SOURCE MATERIAL -
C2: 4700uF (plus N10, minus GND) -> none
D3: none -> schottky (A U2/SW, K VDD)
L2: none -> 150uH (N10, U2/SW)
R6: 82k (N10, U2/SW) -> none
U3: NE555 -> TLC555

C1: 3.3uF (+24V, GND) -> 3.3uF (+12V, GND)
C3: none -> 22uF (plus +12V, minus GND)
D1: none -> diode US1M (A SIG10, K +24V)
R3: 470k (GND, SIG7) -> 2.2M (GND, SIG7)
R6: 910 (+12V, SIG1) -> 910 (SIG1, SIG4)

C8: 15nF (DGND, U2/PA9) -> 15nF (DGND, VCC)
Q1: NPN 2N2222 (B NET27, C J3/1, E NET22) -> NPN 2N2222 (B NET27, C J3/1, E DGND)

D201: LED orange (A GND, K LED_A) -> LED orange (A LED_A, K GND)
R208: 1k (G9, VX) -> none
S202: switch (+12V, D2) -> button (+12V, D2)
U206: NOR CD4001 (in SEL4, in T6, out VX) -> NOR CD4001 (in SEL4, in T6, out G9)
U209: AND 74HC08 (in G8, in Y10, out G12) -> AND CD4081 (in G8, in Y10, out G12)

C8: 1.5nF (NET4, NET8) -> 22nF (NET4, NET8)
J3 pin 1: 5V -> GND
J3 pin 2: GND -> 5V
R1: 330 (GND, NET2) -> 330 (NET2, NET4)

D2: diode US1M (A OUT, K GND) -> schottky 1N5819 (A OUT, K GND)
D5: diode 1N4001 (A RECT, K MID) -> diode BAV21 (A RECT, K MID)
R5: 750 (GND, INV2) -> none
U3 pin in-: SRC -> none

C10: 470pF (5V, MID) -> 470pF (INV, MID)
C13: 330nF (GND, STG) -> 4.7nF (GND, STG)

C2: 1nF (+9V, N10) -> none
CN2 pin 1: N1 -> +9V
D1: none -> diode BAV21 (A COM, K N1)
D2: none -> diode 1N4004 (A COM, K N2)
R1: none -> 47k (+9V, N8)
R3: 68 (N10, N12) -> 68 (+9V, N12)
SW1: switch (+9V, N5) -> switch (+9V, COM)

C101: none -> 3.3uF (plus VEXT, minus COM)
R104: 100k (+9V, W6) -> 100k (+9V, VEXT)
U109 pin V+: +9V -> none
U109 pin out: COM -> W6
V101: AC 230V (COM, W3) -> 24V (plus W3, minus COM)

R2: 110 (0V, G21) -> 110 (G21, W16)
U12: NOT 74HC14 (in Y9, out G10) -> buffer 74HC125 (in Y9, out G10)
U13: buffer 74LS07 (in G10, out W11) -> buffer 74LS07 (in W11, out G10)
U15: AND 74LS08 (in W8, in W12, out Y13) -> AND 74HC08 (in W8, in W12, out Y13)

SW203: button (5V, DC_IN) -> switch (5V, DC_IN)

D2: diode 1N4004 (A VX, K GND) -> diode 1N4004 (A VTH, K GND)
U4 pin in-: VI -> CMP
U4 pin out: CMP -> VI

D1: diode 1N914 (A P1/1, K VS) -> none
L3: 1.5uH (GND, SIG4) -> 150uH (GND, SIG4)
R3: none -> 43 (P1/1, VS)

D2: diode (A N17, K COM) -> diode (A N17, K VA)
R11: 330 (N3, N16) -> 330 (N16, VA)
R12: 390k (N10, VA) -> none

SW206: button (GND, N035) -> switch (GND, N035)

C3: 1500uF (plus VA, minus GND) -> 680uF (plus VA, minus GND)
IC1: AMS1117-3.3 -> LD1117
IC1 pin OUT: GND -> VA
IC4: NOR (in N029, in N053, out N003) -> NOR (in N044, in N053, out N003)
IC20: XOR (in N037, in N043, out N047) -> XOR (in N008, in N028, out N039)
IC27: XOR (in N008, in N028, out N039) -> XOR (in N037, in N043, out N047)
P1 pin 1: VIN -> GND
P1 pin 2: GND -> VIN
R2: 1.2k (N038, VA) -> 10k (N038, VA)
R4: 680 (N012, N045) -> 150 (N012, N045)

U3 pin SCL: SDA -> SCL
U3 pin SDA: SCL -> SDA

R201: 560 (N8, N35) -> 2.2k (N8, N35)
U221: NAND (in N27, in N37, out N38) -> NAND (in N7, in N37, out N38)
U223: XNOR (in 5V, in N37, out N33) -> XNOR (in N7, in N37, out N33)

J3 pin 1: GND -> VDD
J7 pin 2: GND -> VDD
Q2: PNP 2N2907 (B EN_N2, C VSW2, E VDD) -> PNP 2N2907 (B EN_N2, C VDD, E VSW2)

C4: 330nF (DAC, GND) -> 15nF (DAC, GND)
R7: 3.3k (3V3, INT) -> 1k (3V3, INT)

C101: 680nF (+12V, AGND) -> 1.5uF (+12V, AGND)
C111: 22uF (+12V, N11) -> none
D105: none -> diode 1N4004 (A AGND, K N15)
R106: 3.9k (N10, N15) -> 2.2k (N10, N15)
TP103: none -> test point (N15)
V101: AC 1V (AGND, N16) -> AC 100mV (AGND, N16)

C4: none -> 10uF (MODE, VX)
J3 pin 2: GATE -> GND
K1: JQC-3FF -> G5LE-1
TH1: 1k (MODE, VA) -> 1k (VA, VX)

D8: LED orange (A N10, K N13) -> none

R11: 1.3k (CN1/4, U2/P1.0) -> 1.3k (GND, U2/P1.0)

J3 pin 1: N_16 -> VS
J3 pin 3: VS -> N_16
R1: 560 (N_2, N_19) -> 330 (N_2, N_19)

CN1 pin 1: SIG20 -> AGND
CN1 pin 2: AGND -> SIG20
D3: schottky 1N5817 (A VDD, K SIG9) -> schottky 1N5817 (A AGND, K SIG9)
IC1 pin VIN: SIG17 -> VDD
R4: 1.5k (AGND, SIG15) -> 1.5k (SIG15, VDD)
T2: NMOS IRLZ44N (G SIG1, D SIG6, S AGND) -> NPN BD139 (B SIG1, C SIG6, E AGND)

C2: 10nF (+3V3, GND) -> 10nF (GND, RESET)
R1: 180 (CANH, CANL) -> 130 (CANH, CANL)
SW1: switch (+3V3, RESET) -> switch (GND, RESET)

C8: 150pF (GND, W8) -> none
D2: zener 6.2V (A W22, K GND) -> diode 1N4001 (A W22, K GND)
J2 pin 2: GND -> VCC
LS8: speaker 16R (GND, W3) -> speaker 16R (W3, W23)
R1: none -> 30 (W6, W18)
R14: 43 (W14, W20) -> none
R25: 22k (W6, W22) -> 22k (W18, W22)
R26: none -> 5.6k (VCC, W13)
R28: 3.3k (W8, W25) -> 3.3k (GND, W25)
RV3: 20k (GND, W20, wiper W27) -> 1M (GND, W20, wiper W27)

DIRECTIONS - Each of the records should be written out again, exactly as it reads.

RESULT OF THIS TASK -
C2: 4700uF (plus N10, minus GND) -> none
D3: none -> schottky (A U2/SW, K VDD)
L2: none -> 150uH (N10, U2/SW)
R6: 82k (N10, U2/SW) -> none
U3: NE555 -> TLC555

C1: 3.3uF (+24V, GND) -> 3.3uF (+12V, GND)
C3: none -> 22uF (plus +12V, minus GND)
D1: none -> diode US1M (A SIG10, K +24V)
R3: 470k (GND, SIG7) -> 2.2M (GND, SIG7)
R6: 910 (+12V, SIG1) -> 910 (SIG1, SIG4)

C8: 15nF (DGND, U2/PA9) -> 15nF (DGND, VCC)
Q1: NPN 2N2222 (B NET27, C J3/1, E NET22) -> NPN 2N2222 (B NET27, C J3/1, E DGND)

D201: LED orange (A GND, K LED_A) -> LED orange (A LED_A, K GND)
R208: 1k (G9, VX) -> none
S202: switch (+12V, D2) -> button (+12V, D2)
U206: NOR CD4001 (in SEL4, in T6, out VX) -> NOR CD4001 (in SEL4, in T6, out G9)
U209: AND 74HC08 (in G8, in Y10, out G12) -> AND CD4081 (in G8, in Y10, out G12)

C8: 1.5nF (NET4, NET8) -> 22nF (NET4, NET8)
J3 pin 1: 5V -> GND
J3 pin 2: GND -> 5V
R1: 330 (GND, NET2) -> 330 (NET2, NET4)

D2: diode US1M (A OUT, K GND) -> schottky 1N5819 (A OUT, K GND)
D5: diode 1N4001 (A RECT, K MID) -> diode BAV21 (A RECT, K MID)
R5: 750 (GND, INV2) -> none
U3 pin in-: SRC -> none

C10: 470pF (5V, MID) -> 470pF (INV, MID)
C13: 330nF (GND, STG) -> 4.7nF (GND, STG)

C2: 1nF (+9V, N10) -> none
CN2 pin 1: N1 -> +9V
D1: none -> diode BAV21 (A COM, K N1)
D2: none -> diode 1N4004 (A COM, K N2)
R1: none -> 47k (+9V, N8)
R3: 68 (N10, N12) -> 68 (+9V, N12)
SW1: switch (+9V, N5) -> switch (+9V, COM)

C101: none -> 3.3uF (plus VEXT, minus COM)
R104: 100k (+9V, W6) -> 100k (+9V, VEXT)
U109 pin V+: +9V -> none
U109 pin out: COM -> W6
V101: AC 230V (COM, W3) -> 24V (plus W3, minus COM)

R2: 110 (0V, G21) -> 110 (G21, W16)
U12: NOT 74HC14 (in Y9, out G10) -> buffer 74HC125 (in Y9, out G10)
U13: buffer 74LS07 (in G10, out W11) -> buffer 74LS07 (in W11, out G10)
U15: AND 74LS08 (in W8, in W12, out Y13) -> AND 74HC08 (in W8, in W12, out Y13)

SW203: button (5V, DC_IN) -> switch (5V, DC_IN)

D2: diode 1N4004 (A VX, K GND) -> diode 1N4004 (A VTH, K GND)
U4 pin in-: VI -> CMP
U4 pin out: CMP -> VI

D1: diode 1N914 (A P1/1, K VS) -> none
L3: 1.5uH (GND, SIG4) -> 150uH (GND, SIG4)
R3: none -> 43 (P1/1, VS)

D2: diode (A N17, K COM) -> diode (A N17, K VA)
R11: 330 (N3, N16) -> 330 (N16, VA)
R12: 390k (N10, VA) -> none

SW206: button (GND, N035) -> switch (GND, N035)

C3: 1500uF (plus VA, minus GND) -> 680uF (plus VA, minus GND)
IC1: AMS1117-3.3 -> LD1117
IC1 pin OUT: GND -> VA
IC4: NOR (in N029, in N053, out N003) -> NOR (in N044, in N053, out N003)
IC20: XOR (in N037, in N043, out N047) -> XOR (in N008, in N028, out N039)
IC27: XOR (in N008, in N028, out N039) -> XOR (in N037, in N043, out N047)
P1 pin 1: VIN -> GND
P1 pin 2: GND -> VIN
R2: 1.2k (N038, VA) -> 10k (N038, VA)
R4: 680 (N012, N045) -> 150 (N012, N045)

U3 pin SCL: SDA -> SCL
U3 pin SDA: SCL -> SDA

R201: 560 (N8, N35) -> 2.2k (N8, N35)
U221: NAND (in N27, in N37, out N38) -> NAND (in N7, in N37, out N38)
U223: XNOR (in 5V, in N37, out N33) -> XNOR (in N7, in N37, out N33)

J3 pin 1: GND -> VDD
J7 pin 2: GND -> VDD
Q2: PNP 2N2907 (B EN_N2, C VSW2, E VDD) -> PNP 2N2907 (B EN_N2, C VDD, E VSW2)

C4: 330nF (DAC, GND) -> 15nF (DAC, GND)
R7: 3.3k (3V3, INT) -> 1k (3V3, INT)

C101: 680nF (+12V, AGND) -> 1.5uF (+12V, AGND)
C111: 22uF (+12V, N11) -> none
D105: none -> diode 1N4004 (A AGND, K N15)
R106: 3.9k (N10, N15) -> 2.2k (N10, N15)
TP103: none -> test point (N15)
V101: AC 1V (AGND, N16) -> AC 100mV (AGND, N16)

C4: none -> 10uF (MODE, VX)
J3 pin 2: GATE -> GND
K1: JQC-3FF -> G5LE-1
TH1: 1k (MODE, VA) -> 1k (VA, VX)

D8: LED orange (A N10, K N13) -> none

R11: 1.3k (CN1/4, U2/P1.0) -> 1.3k (GND, U2/P1.0)

J3 pin 1: N_16 -> VS
J3 pin 3: VS -> N_16
R1: 560 (N_2, N_19) -> 330 (N_2, N_19)

CN1 pin 1: SIG20 -> AGND
CN1 pin 2: AGND -> SIG20
D3: schottky 1N5817 (A VDD, K SIG9) -> schottky 1N5817 (A AGND, K SIG9)
IC1 pin VIN: SIG17 -> VDD
R4: 1.5k (AGND, SIG15) -> 1.5k (SIG15, VDD)
T2: NMOS IRLZ44N (G SIG1, D SIG6, S AGND) -> NPN BD139 (B SIG1, C SIG6, E AGND)

C2: 10nF (+3V3, GND) -> 10nF (GND, RESET)
R1: 180 (CANH, CANL) -> 130 (CANH, CANL)
SW1: switch (+3V3, RESET) -> switch (GND, RESET)

C8: 150pF (GND, W8) -> none
D2: zener 6.2V (A W22, K GND) -> diode 1N4001 (A W22, K GND)
J2 pin 2: GND -> VCC
LS8: speaker 16R (GND, W3) -> speaker 16R (W3, W23)
R1: none -> 30 (W6, W18)
R14: 43 (W14, W20) -> none
R25: 22k (W6, W22) -> 22k (W18, W22)
R26: none -> 5.6k (VCC, W13)
R28: 3.3k (W8, W25) -> 3.3k (GND, W25)
RV3: 20k (GND, W20, wiper W27) -> 1M (GND, W20, wiper W27)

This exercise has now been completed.